=== TRY IT ===
Would you repeat each line below exactly, without the pictures?

---------- PROVIDED RECORDS

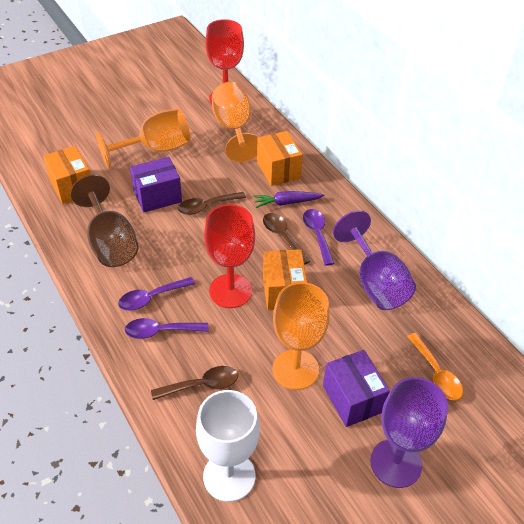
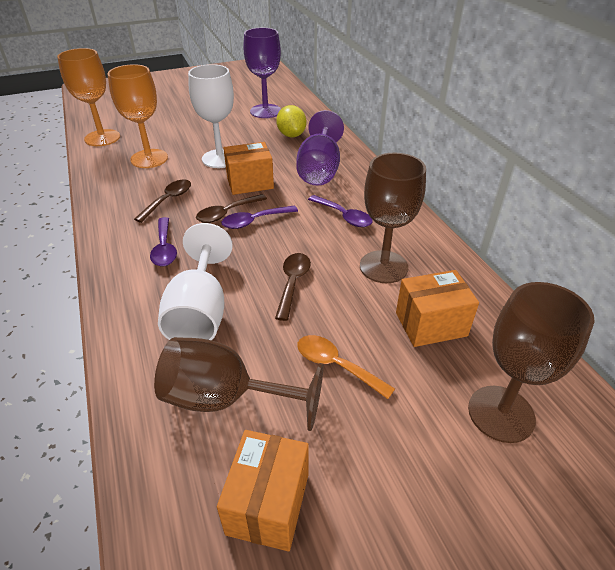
brown goblet: 1 -> 3
orange goblet: 3 -> 2
purple box: 2 -> 0
purple carrot: 1 -> 0
red goblet: 2 -> 0
white goblet: 1 -> 2
yellow lemon: 0 -> 1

--------------------

=== WRITTEN RESPONSE ===
brown goblet: 1 -> 3
orange goblet: 3 -> 2
purple box: 2 -> 0
purple carrot: 1 -> 0
red goblet: 2 -> 0
white goblet: 1 -> 2
yellow lemon: 0 -> 1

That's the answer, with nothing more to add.